Items from a dataset:
⟨

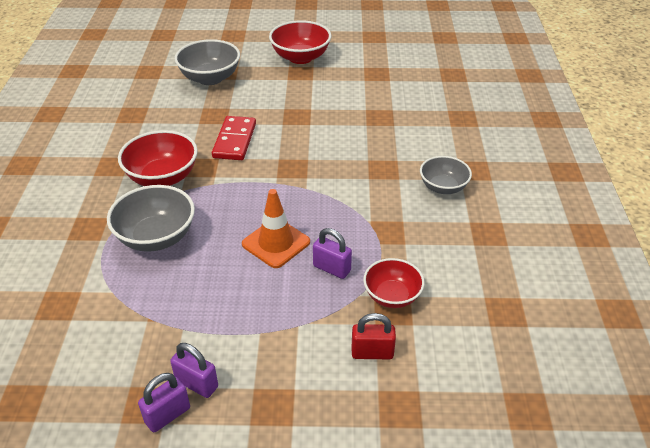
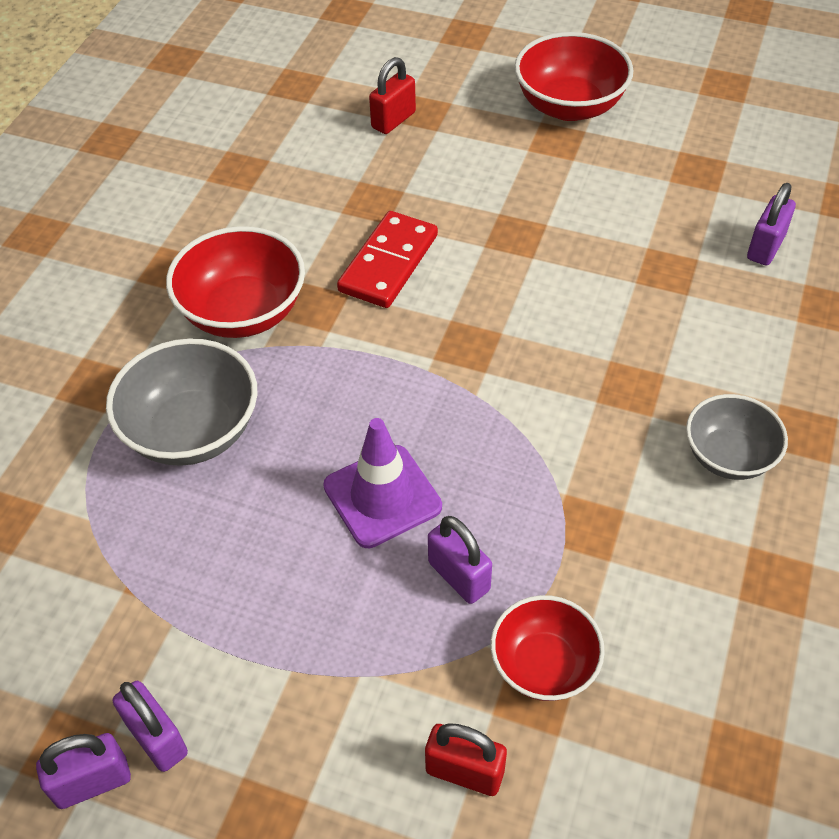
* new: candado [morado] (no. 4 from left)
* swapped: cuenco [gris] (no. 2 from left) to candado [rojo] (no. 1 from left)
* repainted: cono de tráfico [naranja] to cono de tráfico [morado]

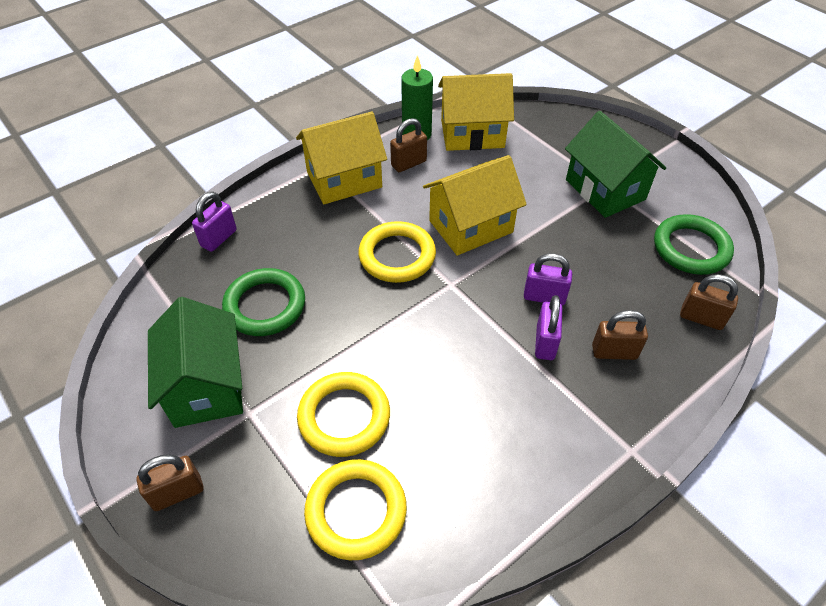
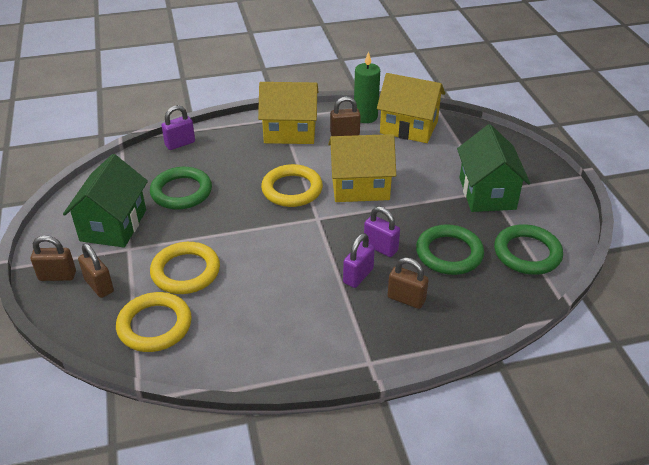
* new: anillo [verde] (no. 2 from left)
* shifted: candado [marrón] (no. 4 from left in the first image) to candado [marrón] (no. 2 from left)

⟩

§ WHAT TO WORK ON
When you transcribe the entries, reproduce each line exactly and skip any picture.

§ SOLUTION BELOW
* new: candado [morado] (no. 4 from left)
* swapped: cuenco [gris] (no. 2 from left) to candado [rojo] (no. 1 from left)
* repainted: cono de tráfico [naranja] to cono de tráfico [morado]

* new: anillo [verde] (no. 2 from left)
* shifted: candado [marrón] (no. 4 from left in the first image) to candado [marrón] (no. 2 from left)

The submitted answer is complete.